- [What needs to be done] Repeat the records below exactly, from the first line through the line containing "purple cactus: none", and leave out any pictures.

- [Material shown]
>>>
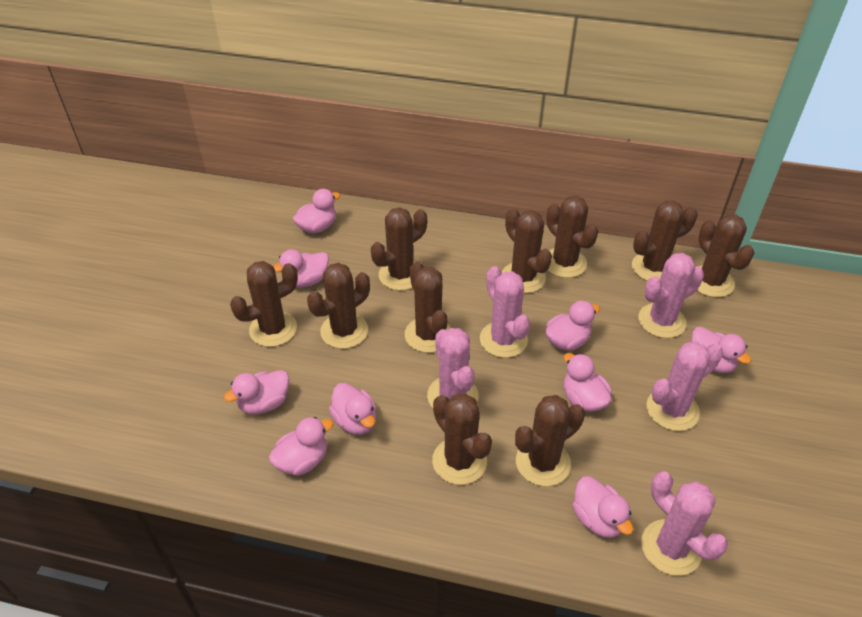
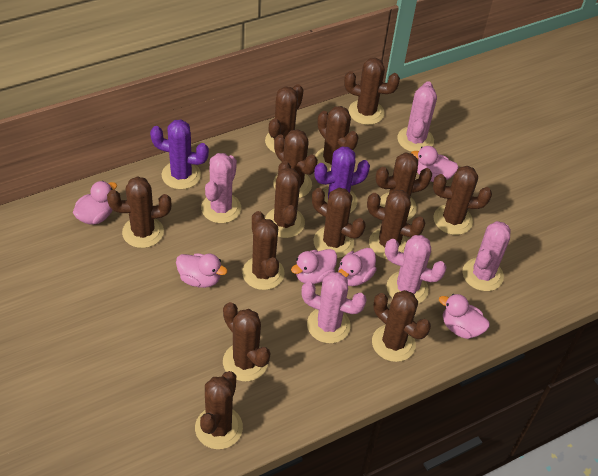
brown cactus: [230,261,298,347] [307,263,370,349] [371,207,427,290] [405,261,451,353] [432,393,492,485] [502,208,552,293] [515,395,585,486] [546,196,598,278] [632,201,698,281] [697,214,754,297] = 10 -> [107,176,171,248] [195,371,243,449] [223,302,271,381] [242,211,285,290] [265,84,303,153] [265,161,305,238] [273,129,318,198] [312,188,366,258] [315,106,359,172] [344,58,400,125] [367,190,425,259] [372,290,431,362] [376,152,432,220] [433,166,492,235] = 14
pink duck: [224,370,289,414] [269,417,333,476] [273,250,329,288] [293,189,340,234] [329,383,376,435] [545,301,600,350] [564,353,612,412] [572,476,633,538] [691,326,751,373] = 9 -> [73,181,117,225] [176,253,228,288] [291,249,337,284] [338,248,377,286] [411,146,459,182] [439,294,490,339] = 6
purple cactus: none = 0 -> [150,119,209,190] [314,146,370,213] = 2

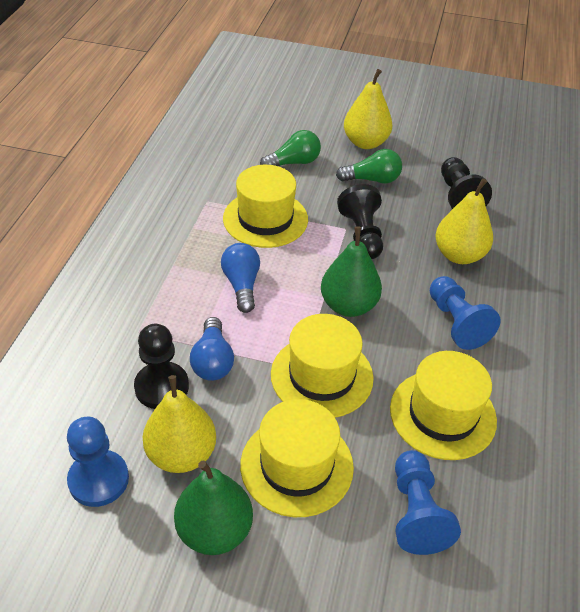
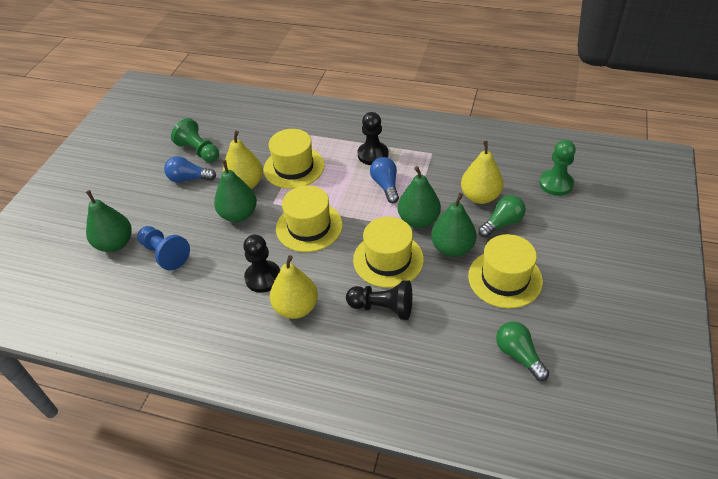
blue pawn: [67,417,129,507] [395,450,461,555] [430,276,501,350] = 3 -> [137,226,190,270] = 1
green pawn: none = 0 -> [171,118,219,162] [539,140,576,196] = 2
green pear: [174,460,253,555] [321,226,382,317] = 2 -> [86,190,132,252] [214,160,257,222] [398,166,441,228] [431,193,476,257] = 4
<<<
- [Answer to this problem]
brown cactus: [230,261,298,347] [307,263,370,349] [371,207,427,290] [405,261,451,353] [432,393,492,485] [502,208,552,293] [515,395,585,486] [546,196,598,278] [632,201,698,281] [697,214,754,297] = 10 -> [107,176,171,248] [195,371,243,449] [223,302,271,381] [242,211,285,290] [265,84,303,153] [265,161,305,238] [273,129,318,198] [312,188,366,258] [315,106,359,172] [344,58,400,125] [367,190,425,259] [372,290,431,362] [376,152,432,220] [433,166,492,235] = 14
pink duck: [224,370,289,414] [269,417,333,476] [273,250,329,288] [293,189,340,234] [329,383,376,435] [545,301,600,350] [564,353,612,412] [572,476,633,538] [691,326,751,373] = 9 -> [73,181,117,225] [176,253,228,288] [291,249,337,284] [338,248,377,286] [411,146,459,182] [439,294,490,339] = 6
purple cactus: none = 0 -> [150,119,209,190] [314,146,370,213] = 2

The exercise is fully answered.